## ABOUT THIS EXERCISE
No picture belongs in the answer, which must hold exactly the lines from the one with "none -> green brick B7 level 2" through the final line below.

Scene image comparisons:
☆ ☆ ☆ ☆

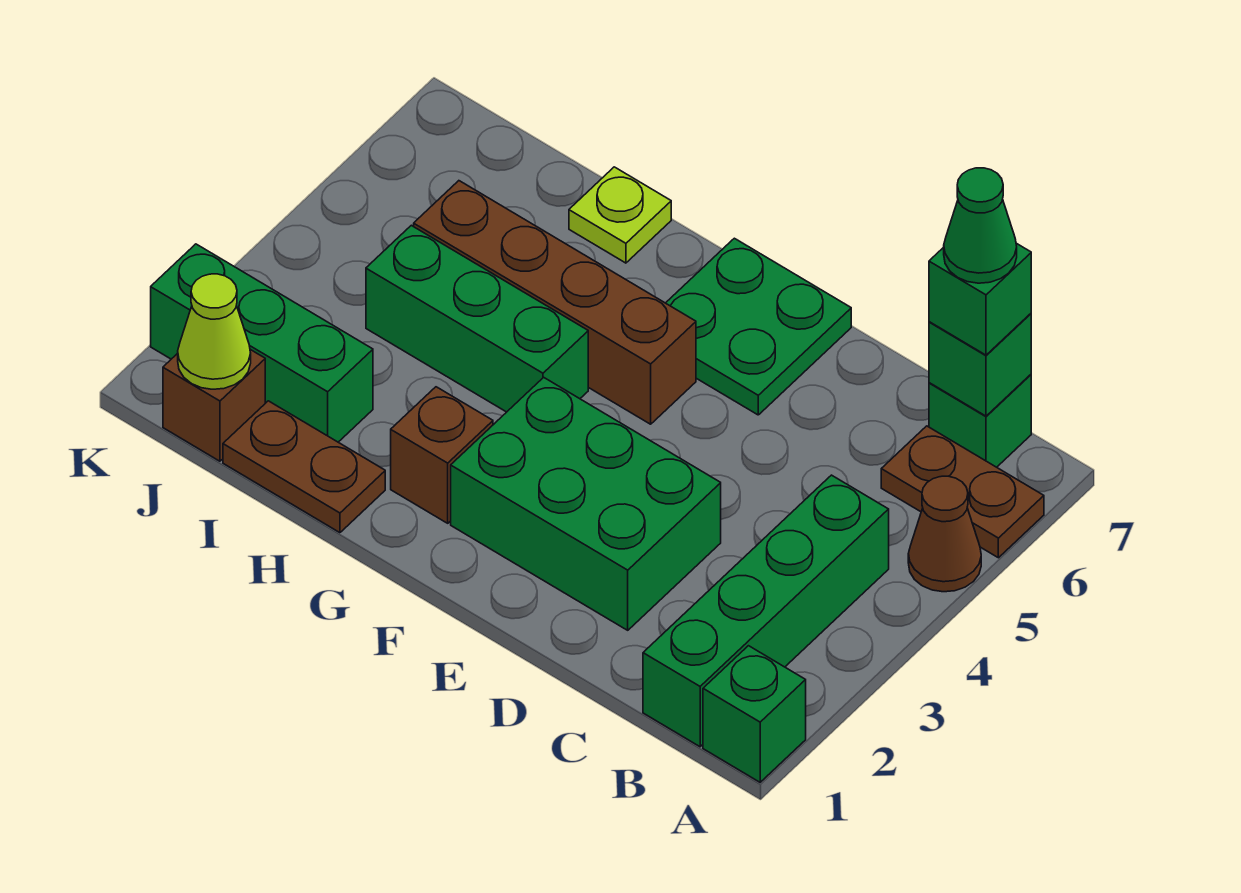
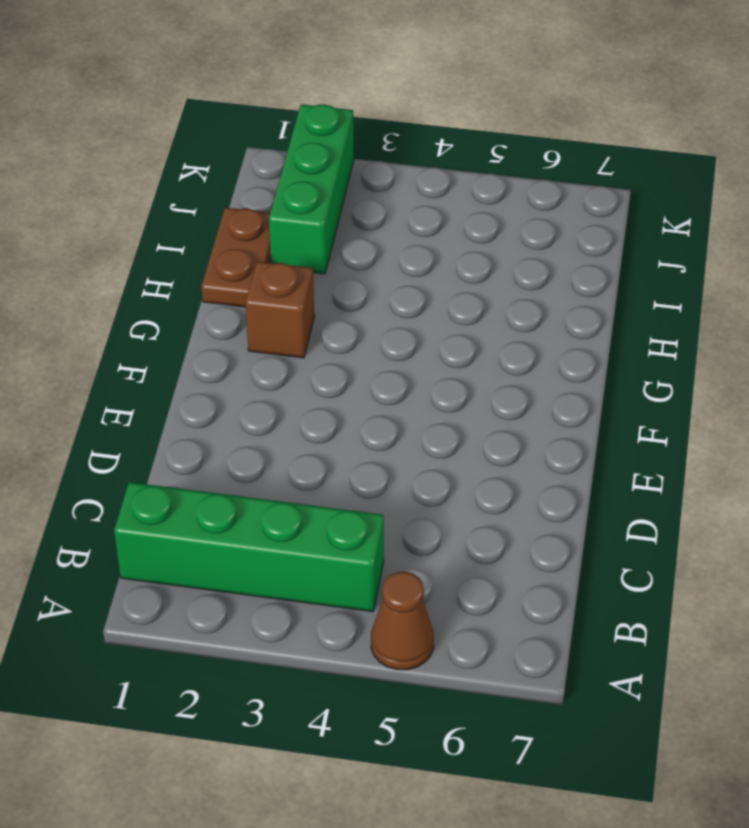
none -> green brick A1 level 1
none -> brown plate A6:B6 level 1
none -> green brick B7 level 1

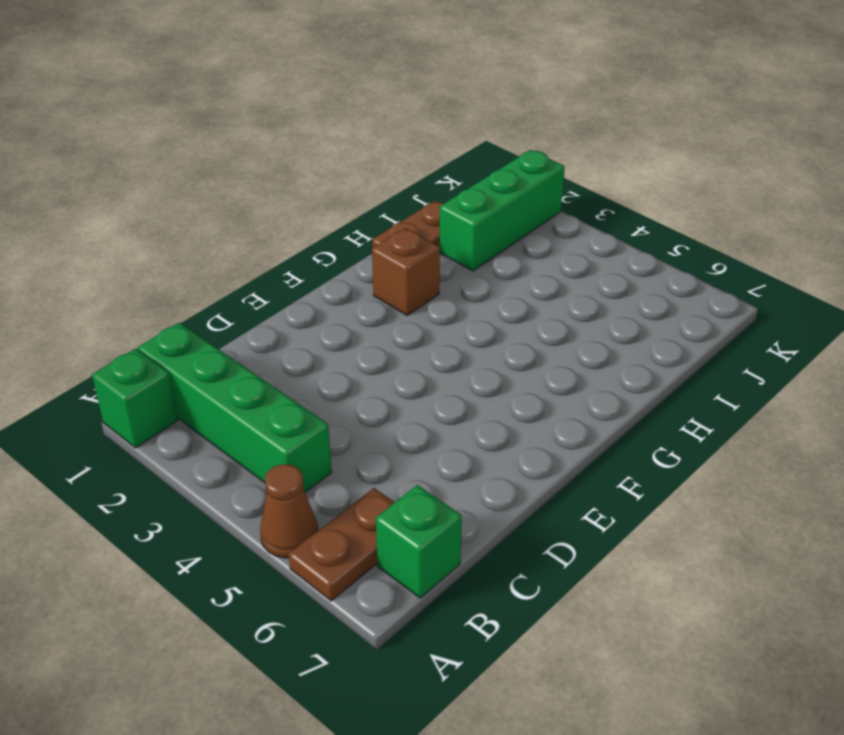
none -> green brick D2:F3 level 1
none -> green plate E6:F7 level 1
none -> brown brick F5:I5 level 1

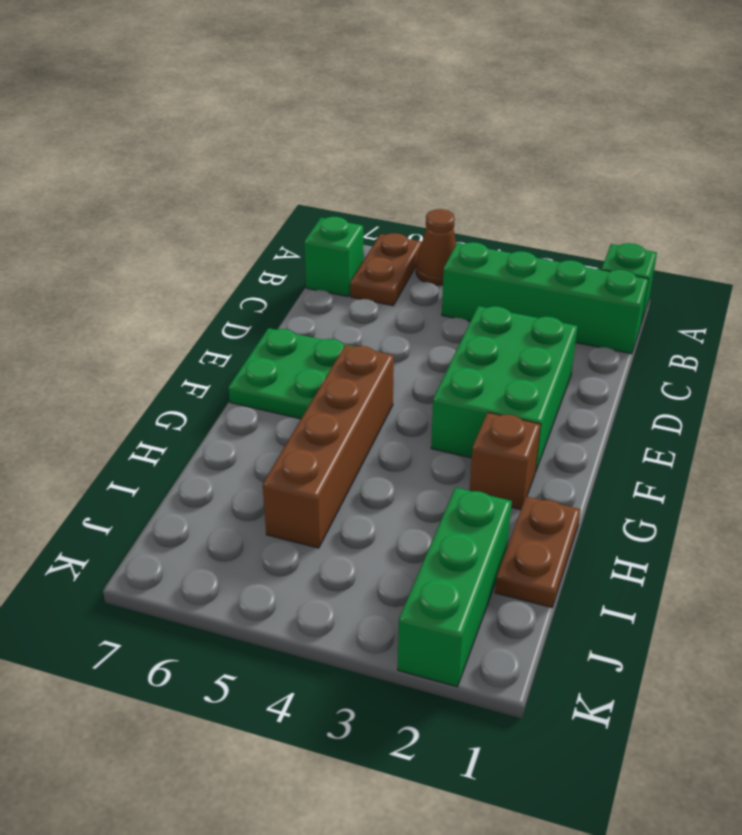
none -> green brick G4:I4 level 1
none -> lime plate H7 level 1
none -> brown brick J1 level 1

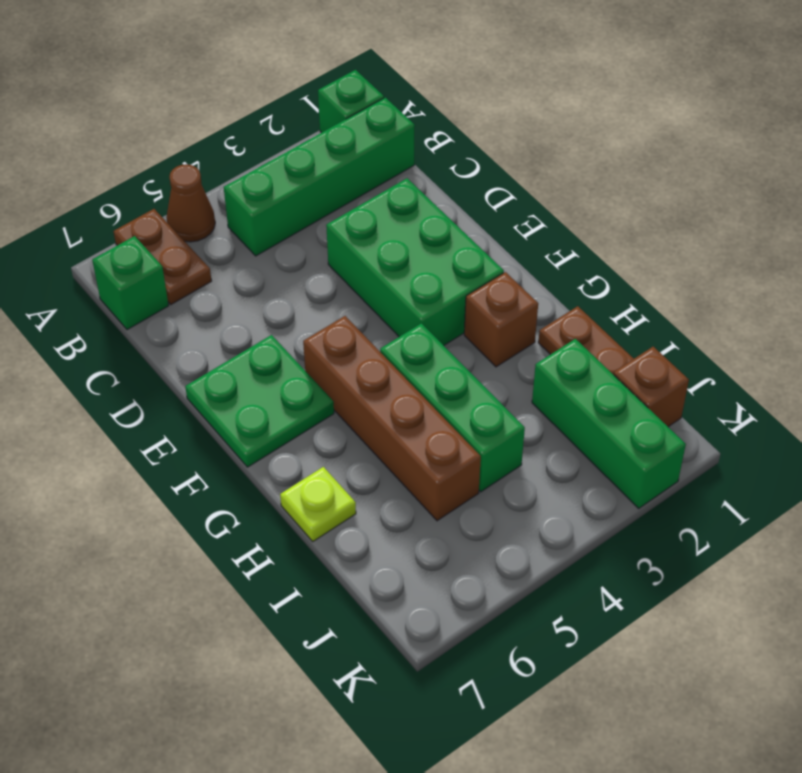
none -> green brick B7 level 2
none -> lime cone J1 level 2
none -> green brick B7 level 3

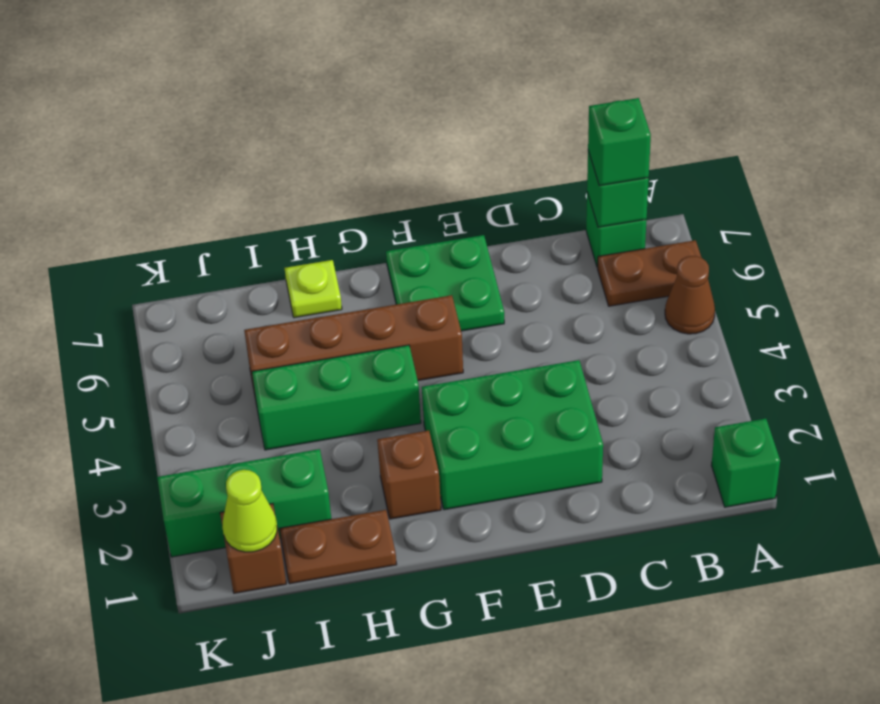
none -> green brick B1:B4 level 1
none -> green cone B7 level 4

☆ ☆ ☆ ☆

## SOLUTION FOR THIS EXERCISE
none -> green brick B7 level 2
none -> lime cone J1 level 2
none -> green brick B7 level 3

none -> green brick B1:B4 level 1
none -> green cone B7 level 4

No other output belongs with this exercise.